What is required: From the line containing "colour: Flasche [gelb]" through the last line, print the records exactly and nothing else.

Working data Block Start

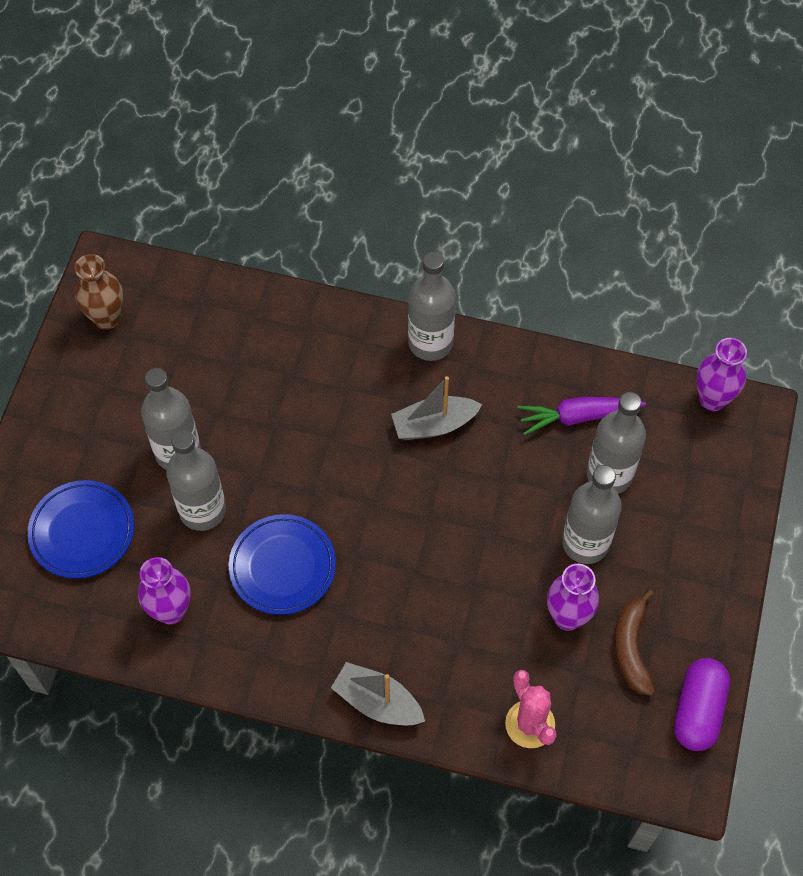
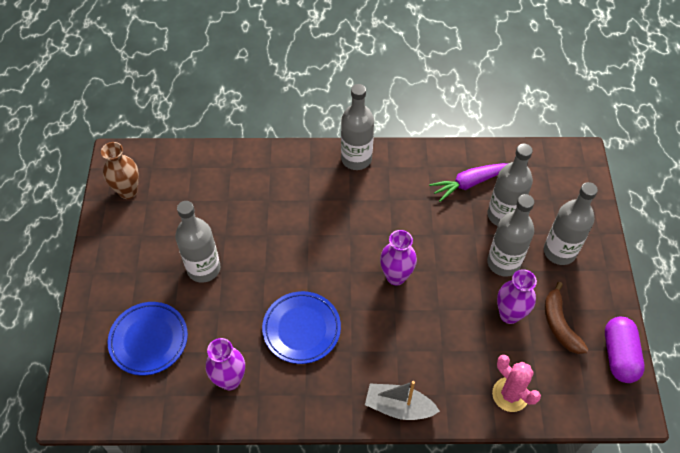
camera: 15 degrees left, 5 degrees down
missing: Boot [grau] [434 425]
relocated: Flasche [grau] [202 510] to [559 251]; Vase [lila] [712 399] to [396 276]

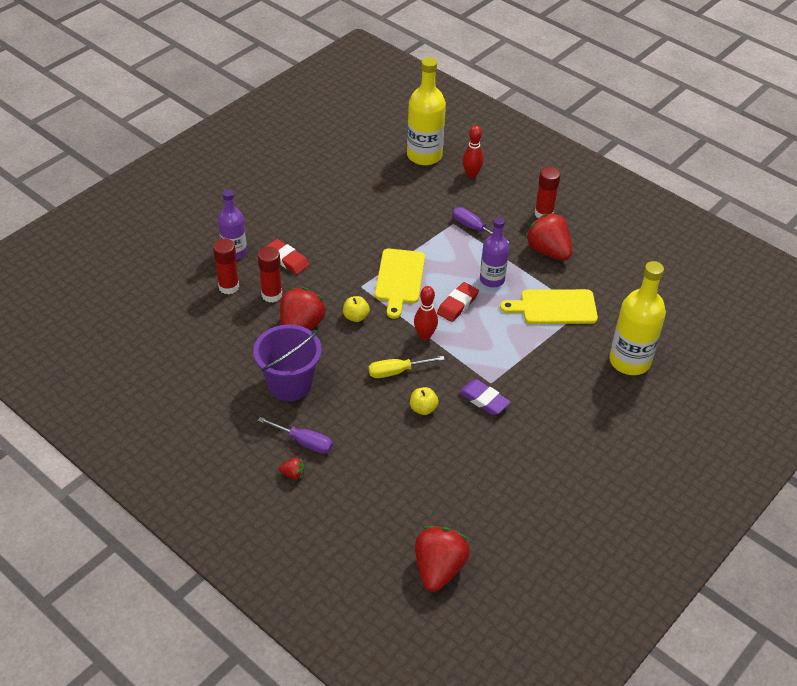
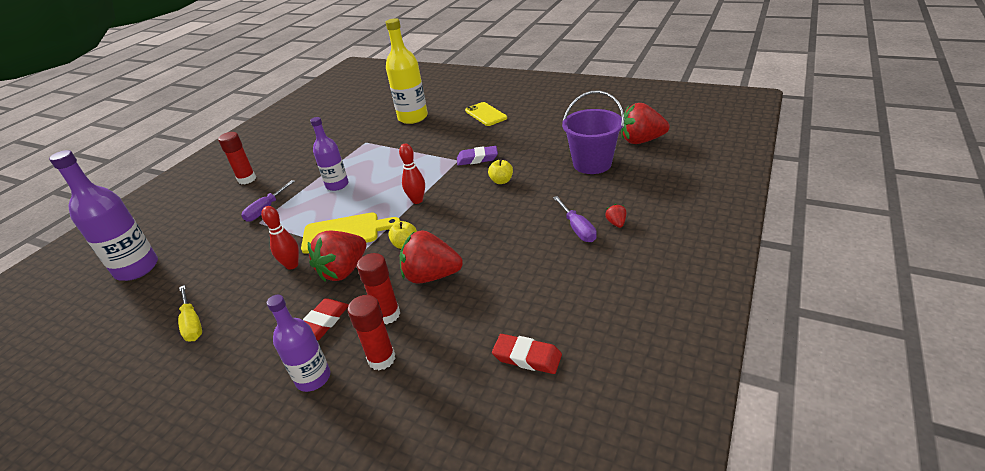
camera: 100 degrees left, 10 degrees down
missing: Schneidebrett [gelb] [554 307]
appeared: Handy [gelb] [486 114]
relocated: Eimer [lila] [290 384] to [592 164]; Schraubenzieher [gelb] [397 371] to [192 323]; Radiergummi [rot] [457 304] to [527 357]; Bowlingkegel [rot] [471 174] to [292 265]; Erdbeere [rot] [548 251] to [344 270]
colour: Flasche [gelb] [424 155] to Flasche [lila] [137 268]
spun: Schraubenzieher [lila] [303 442] = [577 228] 150 degrees clockwise; Radiergummi [lila] [484 400] = [477 159] 60 degrees clockwise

Working data Block End

Task output:
colour: Flasche [gelb] [424 155] to Flasche [lila] [137 268]
spun: Schraubenzieher [lila] [303 442] = [577 228] 150 degrees clockwise; Radiergummi [lila] [484 400] = [477 159] 60 degrees clockwise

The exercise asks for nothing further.